Data for processing:
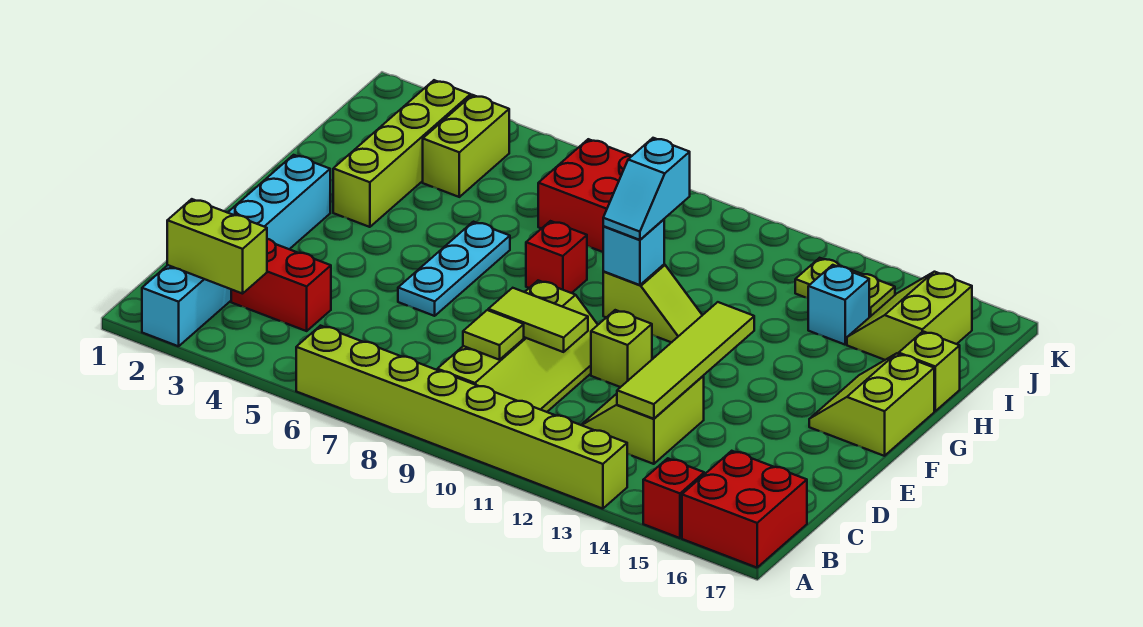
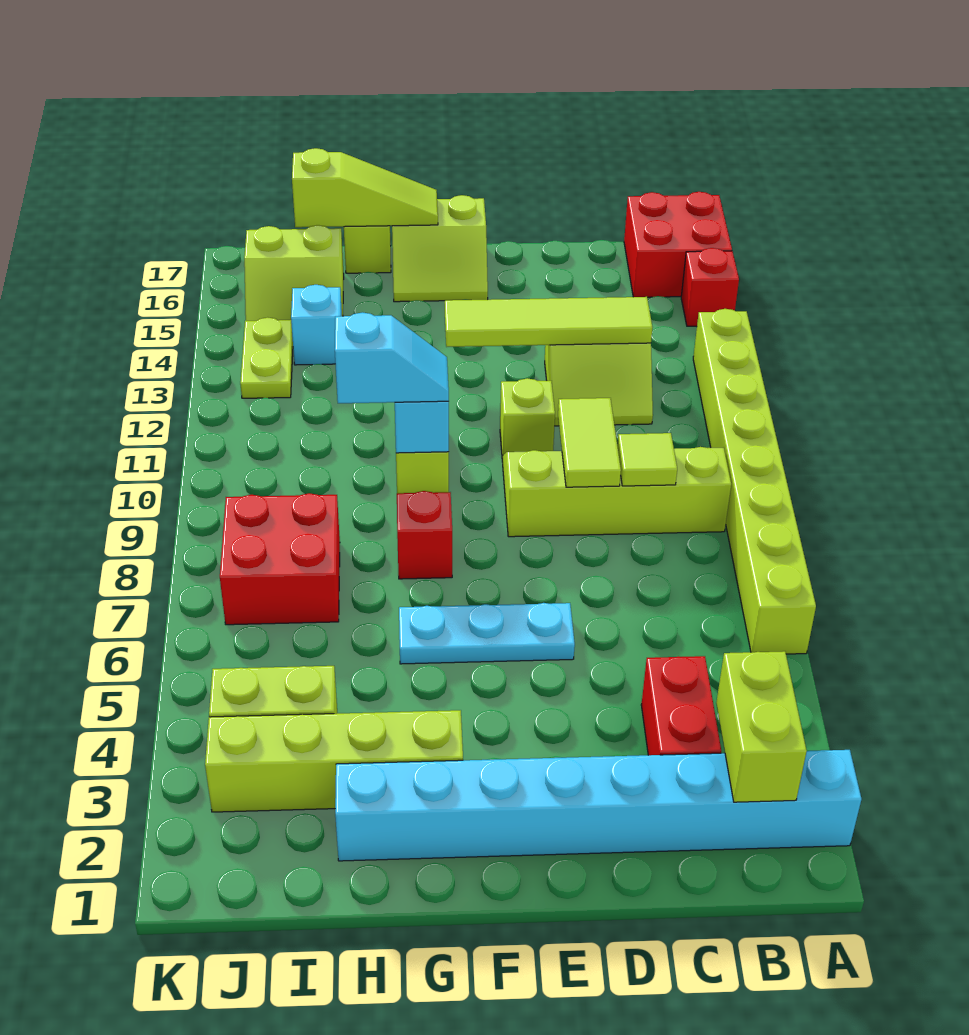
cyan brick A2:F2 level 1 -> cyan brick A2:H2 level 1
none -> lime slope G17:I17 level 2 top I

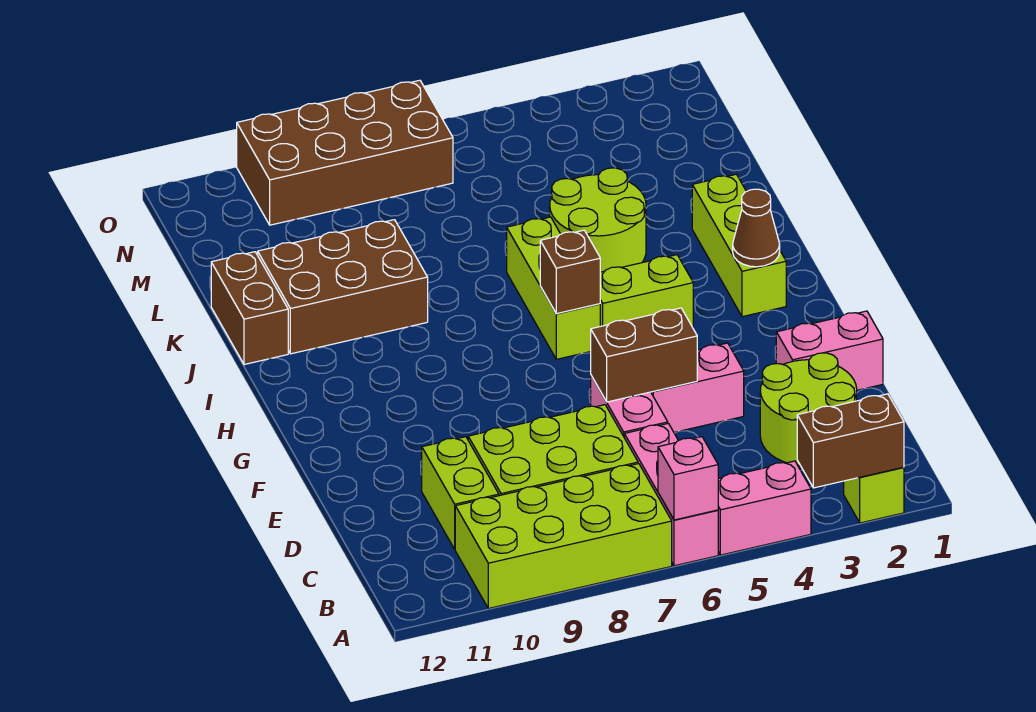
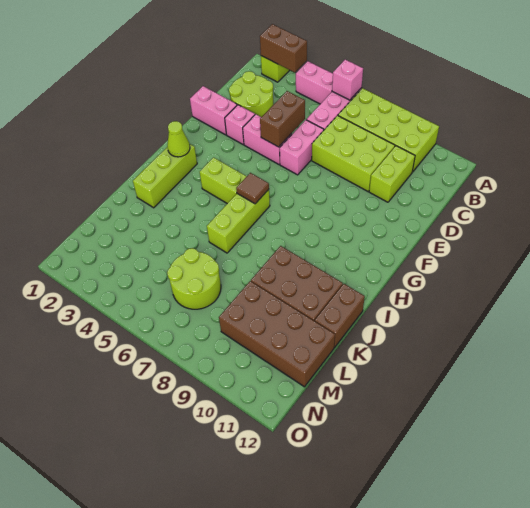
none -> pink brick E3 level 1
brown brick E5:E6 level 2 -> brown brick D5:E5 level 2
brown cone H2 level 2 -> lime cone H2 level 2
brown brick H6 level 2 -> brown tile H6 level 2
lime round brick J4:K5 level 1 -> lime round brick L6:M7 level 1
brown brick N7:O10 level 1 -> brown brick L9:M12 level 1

Brief: What you return must match the material above exactly, minus its pictures.

Output below:
cyan brick A2:F2 level 1 -> cyan brick A2:H2 level 1
none -> lime slope G17:I17 level 2 top I

none -> pink brick E3 level 1
brown brick E5:E6 level 2 -> brown brick D5:E5 level 2
brown cone H2 level 2 -> lime cone H2 level 2
brown brick H6 level 2 -> brown tile H6 level 2
lime round brick J4:K5 level 1 -> lime round brick L6:M7 level 1
brown brick N7:O10 level 1 -> brown brick L9:M12 level 1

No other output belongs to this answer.